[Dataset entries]
┌──

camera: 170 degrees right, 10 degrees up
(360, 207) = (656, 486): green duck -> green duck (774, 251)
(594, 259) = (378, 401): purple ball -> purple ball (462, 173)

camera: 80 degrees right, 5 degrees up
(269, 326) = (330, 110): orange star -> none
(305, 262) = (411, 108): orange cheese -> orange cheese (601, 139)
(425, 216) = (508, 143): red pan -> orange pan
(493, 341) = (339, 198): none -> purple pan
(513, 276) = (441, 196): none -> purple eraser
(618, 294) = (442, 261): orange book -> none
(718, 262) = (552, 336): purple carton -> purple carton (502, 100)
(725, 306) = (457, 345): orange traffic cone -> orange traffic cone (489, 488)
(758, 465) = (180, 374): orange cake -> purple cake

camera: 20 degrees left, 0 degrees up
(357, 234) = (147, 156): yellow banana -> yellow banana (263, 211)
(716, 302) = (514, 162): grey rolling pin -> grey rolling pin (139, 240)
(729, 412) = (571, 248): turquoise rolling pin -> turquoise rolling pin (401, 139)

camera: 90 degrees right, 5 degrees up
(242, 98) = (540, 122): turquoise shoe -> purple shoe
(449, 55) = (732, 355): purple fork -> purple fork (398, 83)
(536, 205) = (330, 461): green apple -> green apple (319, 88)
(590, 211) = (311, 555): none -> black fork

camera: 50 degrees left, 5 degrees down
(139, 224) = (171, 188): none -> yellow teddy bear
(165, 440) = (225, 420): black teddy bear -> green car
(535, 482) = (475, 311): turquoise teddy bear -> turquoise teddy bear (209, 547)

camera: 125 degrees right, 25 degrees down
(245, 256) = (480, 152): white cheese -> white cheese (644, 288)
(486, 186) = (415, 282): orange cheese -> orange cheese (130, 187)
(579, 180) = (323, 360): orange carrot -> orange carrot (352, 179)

└──

*WORK ITEM*: Please print out every record exactly as it is written.

*COMPLETED EXERCISE*:
camera: 170 degrees right, 10 degrees up
(360, 207) = (656, 486): green duck -> green duck (774, 251)
(594, 259) = (378, 401): purple ball -> purple ball (462, 173)

camera: 80 degrees right, 5 degrees up
(269, 326) = (330, 110): orange star -> none
(305, 262) = (411, 108): orange cheese -> orange cheese (601, 139)
(425, 216) = (508, 143): red pan -> orange pan
(493, 341) = (339, 198): none -> purple pan
(513, 276) = (441, 196): none -> purple eraser
(618, 294) = (442, 261): orange book -> none
(718, 262) = (552, 336): purple carton -> purple carton (502, 100)
(725, 306) = (457, 345): orange traffic cone -> orange traffic cone (489, 488)
(758, 465) = (180, 374): orange cake -> purple cake

camera: 20 degrees left, 0 degrees up
(357, 234) = (147, 156): yellow banana -> yellow banana (263, 211)
(716, 302) = (514, 162): grey rolling pin -> grey rolling pin (139, 240)
(729, 412) = (571, 248): turquoise rolling pin -> turquoise rolling pin (401, 139)

camera: 90 degrees right, 5 degrees up
(242, 98) = (540, 122): turquoise shoe -> purple shoe
(449, 55) = (732, 355): purple fork -> purple fork (398, 83)
(536, 205) = (330, 461): green apple -> green apple (319, 88)
(590, 211) = (311, 555): none -> black fork

camera: 50 degrees left, 5 degrees down
(139, 224) = (171, 188): none -> yellow teddy bear
(165, 440) = (225, 420): black teddy bear -> green car
(535, 482) = (475, 311): turquoise teddy bear -> turquoise teddy bear (209, 547)

camera: 125 degrees right, 25 degrees down
(245, 256) = (480, 152): white cheese -> white cheese (644, 288)
(486, 186) = (415, 282): orange cheese -> orange cheese (130, 187)
(579, 180) = (323, 360): orange carrot -> orange carrot (352, 179)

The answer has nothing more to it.